(Image change detection data)
>>>>>

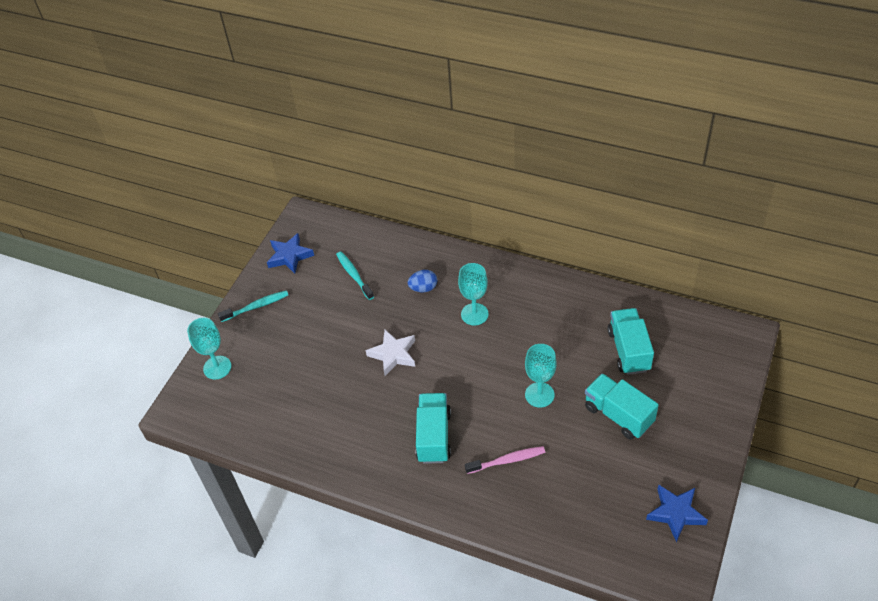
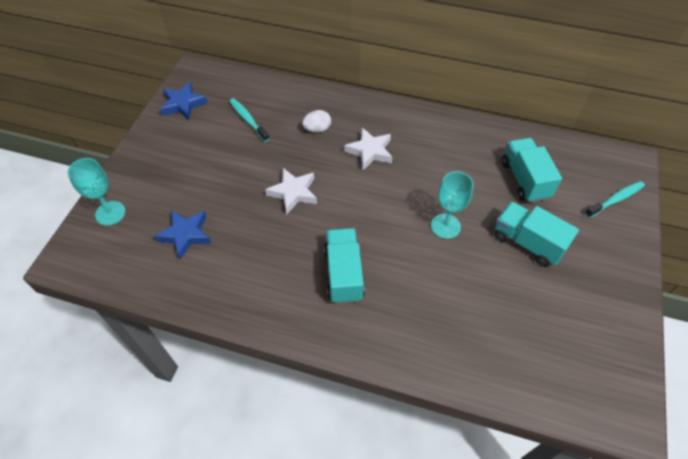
camera: 10 degrees left, 5 degrees up
(256, 306) = (151, 152): turquoise toothbrush -> turquoise toothbrush (615, 199)
(423, 288) = (317, 129): blue egg -> white egg
(474, 314) = (370, 151): turquoise goblet -> white star
(507, 460) = (423, 295): pink toothbrush -> none
(675, 513) = (607, 342): blue star -> blue star (185, 234)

<<<<<

Exercise description —
With the images removed, give back every entry exactly as shown.

Answer for the task —
camera: 10 degrees left, 5 degrees up
(256, 306) = (151, 152): turquoise toothbrush -> turquoise toothbrush (615, 199)
(423, 288) = (317, 129): blue egg -> white egg
(474, 314) = (370, 151): turquoise goblet -> white star
(507, 460) = (423, 295): pink toothbrush -> none
(675, 513) = (607, 342): blue star -> blue star (185, 234)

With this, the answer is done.